:: PROBLEM STATEMENT ::
Reproduce all of the data below word for word, leaving the pictures out of your answer.

:: ITEMS ::
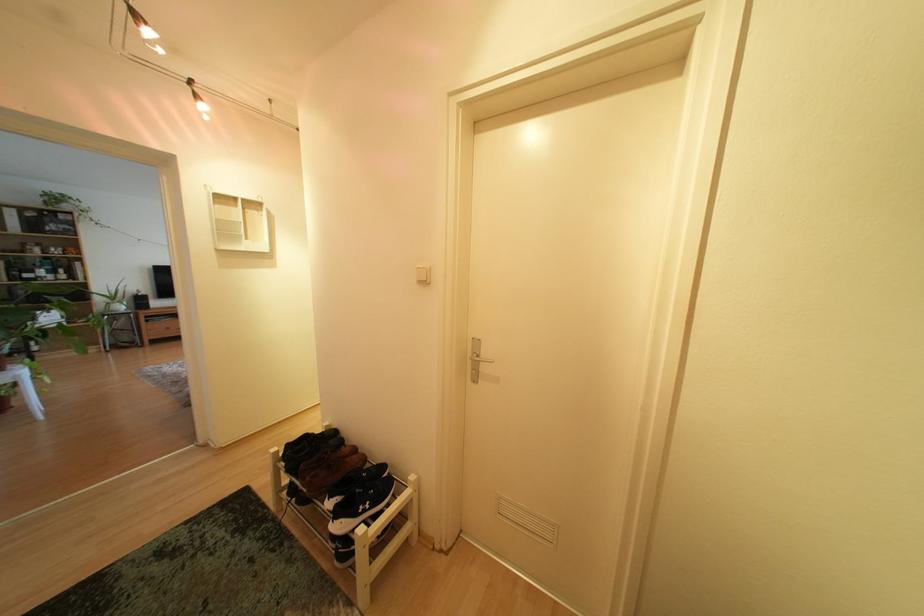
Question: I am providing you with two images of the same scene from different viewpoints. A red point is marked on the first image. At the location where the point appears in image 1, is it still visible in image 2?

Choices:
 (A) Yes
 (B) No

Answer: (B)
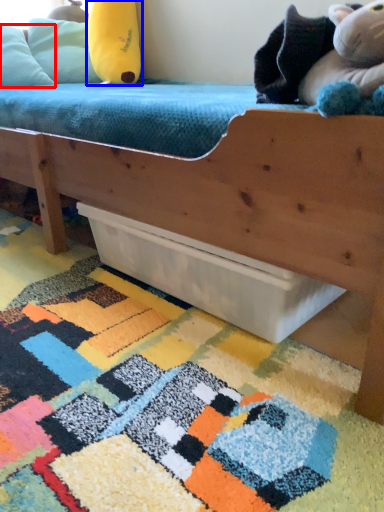
Question: Which object is closer to the camera taking this photo, pillow (highlighted by a red box) or toy (highlighted by a blue box)?

Choices:
 (A) pillow
 (B) toy

Answer: (A)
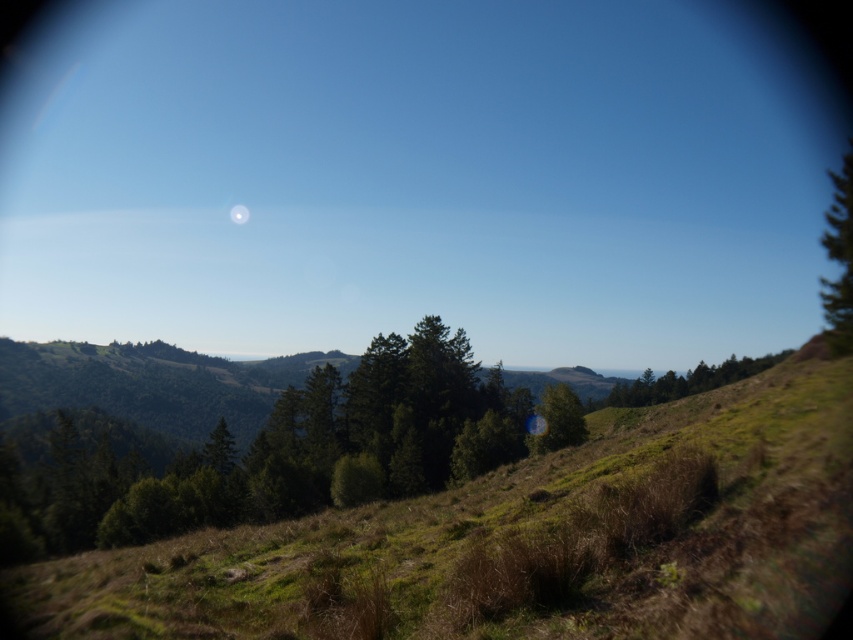
You are standing at the point labeled as point (839, 260) in the image. Looking around, what is the dominant color of the object directly beneath you?

The point (839, 260) indicates a green textured tree at center, so the dominant color beneath you is green.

:: EXERCISE RESPONSE ::
Question: I am providing you with two images of the same scene from different viewpoints. A red point is marked on the first image. At the location where the point appears in image 1, is it still visible in image 2?

Choices:
 (A) Yes
 (B) No

Answer: (B)
Question: Which object is closer to the camera taking this photo, pillow (highlighted by a red box) or toy (highlighted by a blue box)?

Choices:
 (A) pillow
 (B) toy

Answer: (A)
You are standing at the point labeled as point (839, 260) in the image. Looking around, what is the dominant color of the object directly beneath you?

The point (839, 260) indicates a green textured tree at center, so the dominant color beneath you is green.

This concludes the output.